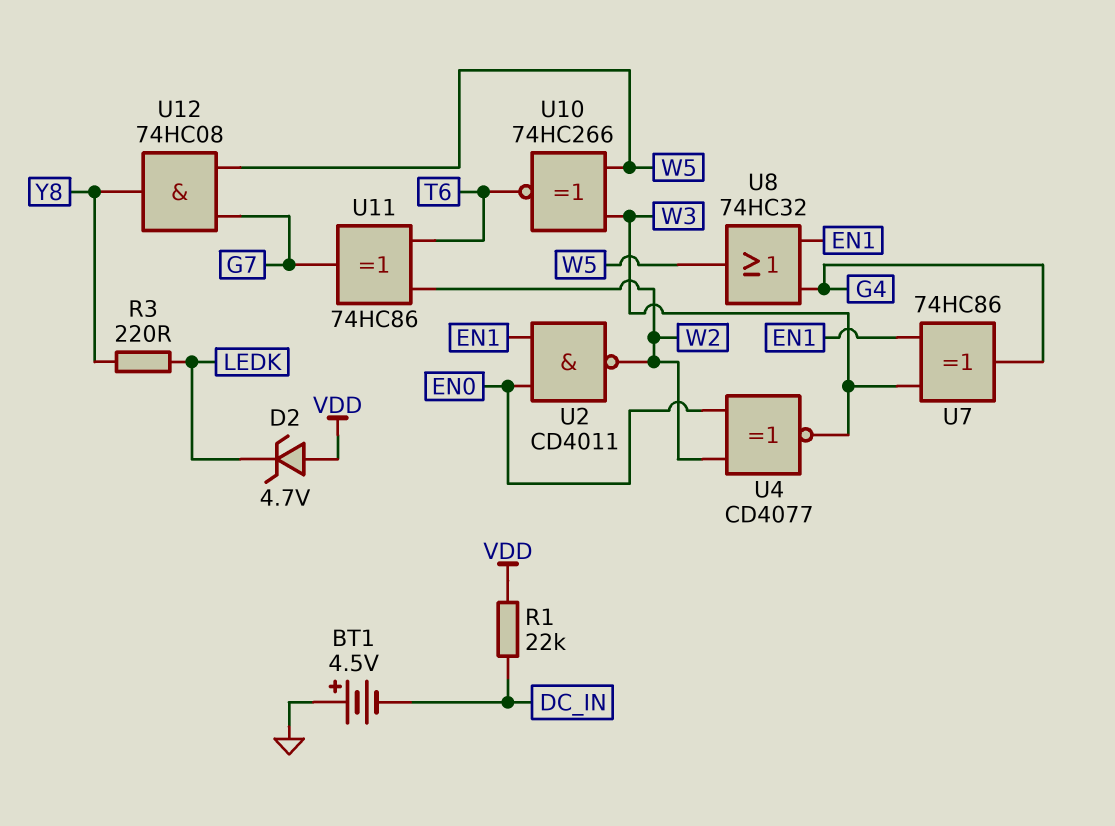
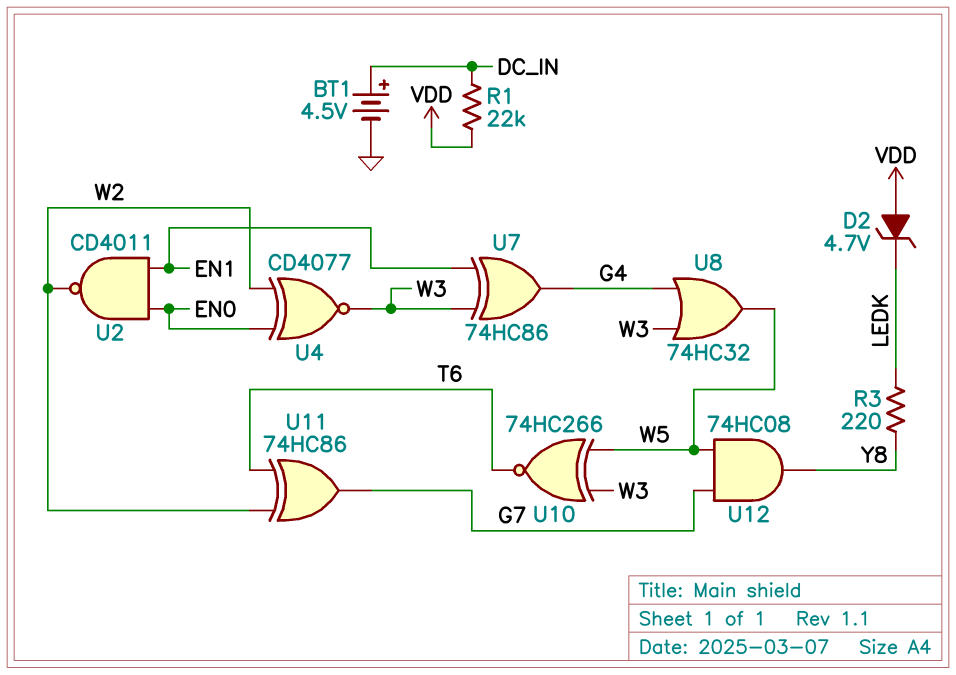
BT1: 4.5V (plus GND, minus DC_IN) -> 4.5V (plus DC_IN, minus GND)
U8: OR 74HC32 (in EN1, in G4, out W5) -> OR 74HC32 (in G4, in W3, out W5)

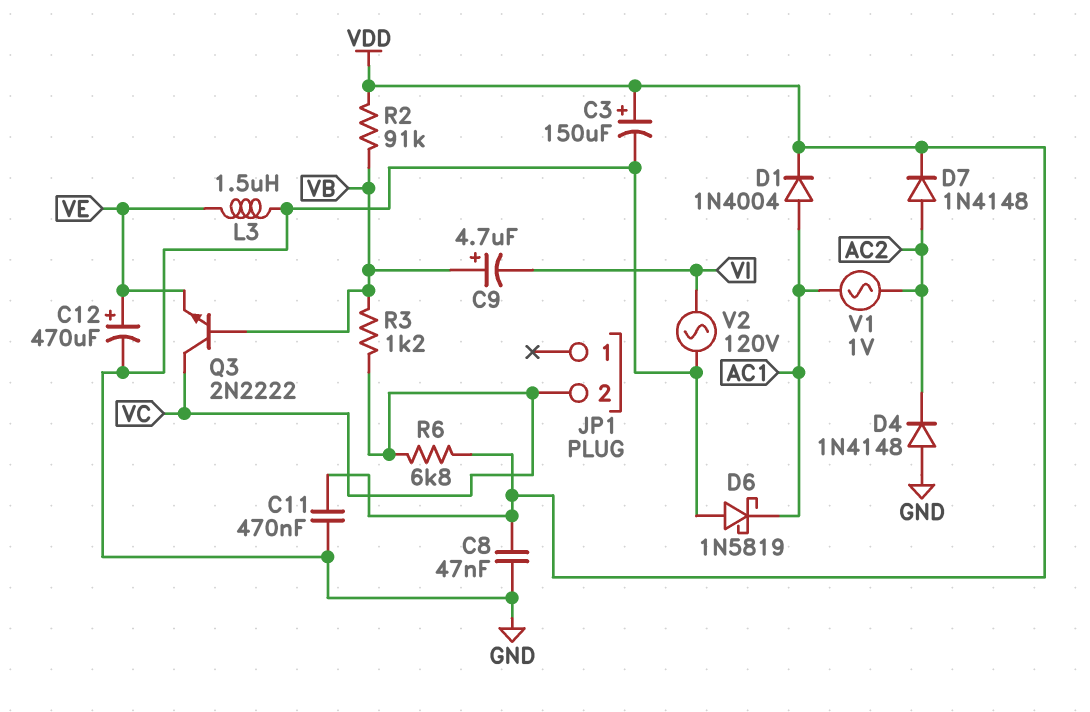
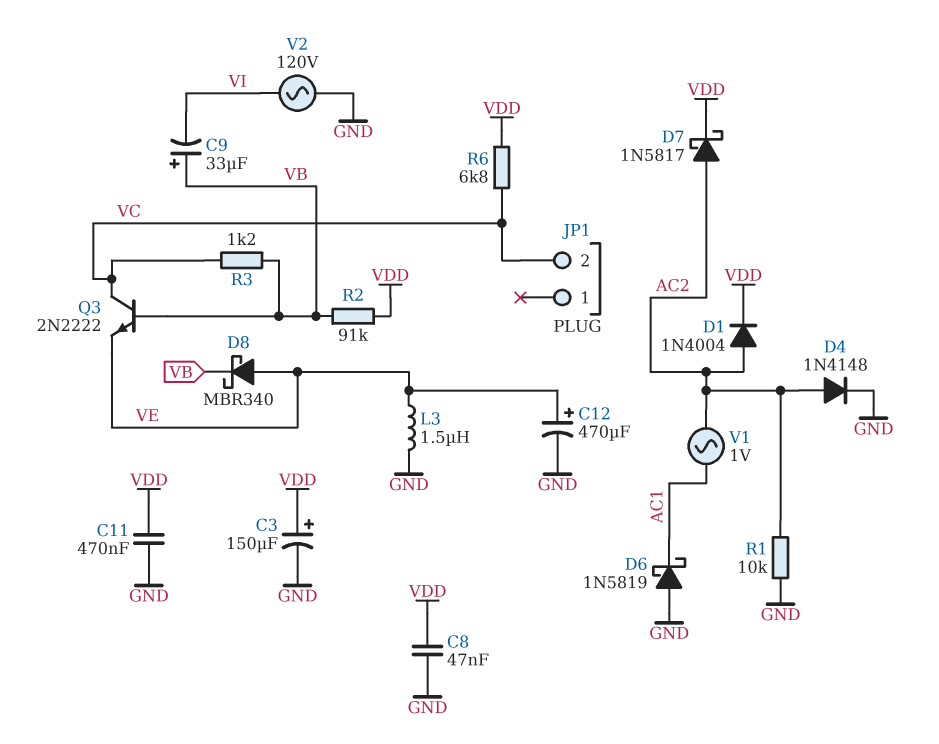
C9: 4.7uF (plus VB, minus VI) -> 33uF (plus VB, minus VI)
D1: diode 1N4004 (A AC1, K VDD) -> diode 1N4004 (A AC2, K VDD)
D4: diode 1N4148 (A GND, K AC2) -> diode 1N4148 (A AC2, K GND)
D7: diode 1N4148 (A AC2, K VDD) -> schottky 1N5817 (A AC2, K VDD)
D8: none -> schottky MBR340 (A VE, K VB)
R1: none -> 10k (AC2, GND)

> **Work instruction**: Exactly as written, copy the entries above without their pictures.

> **Exercise answer**:
BT1: 4.5V (plus GND, minus DC_IN) -> 4.5V (plus DC_IN, minus GND)
U8: OR 74HC32 (in EN1, in G4, out W5) -> OR 74HC32 (in G4, in W3, out W5)

C9: 4.7uF (plus VB, minus VI) -> 33uF (plus VB, minus VI)
D1: diode 1N4004 (A AC1, K VDD) -> diode 1N4004 (A AC2, K VDD)
D4: diode 1N4148 (A GND, K AC2) -> diode 1N4148 (A AC2, K GND)
D7: diode 1N4148 (A AC2, K VDD) -> schottky 1N5817 (A AC2, K VDD)
D8: none -> schottky MBR340 (A VE, K VB)
R1: none -> 10k (AC2, GND)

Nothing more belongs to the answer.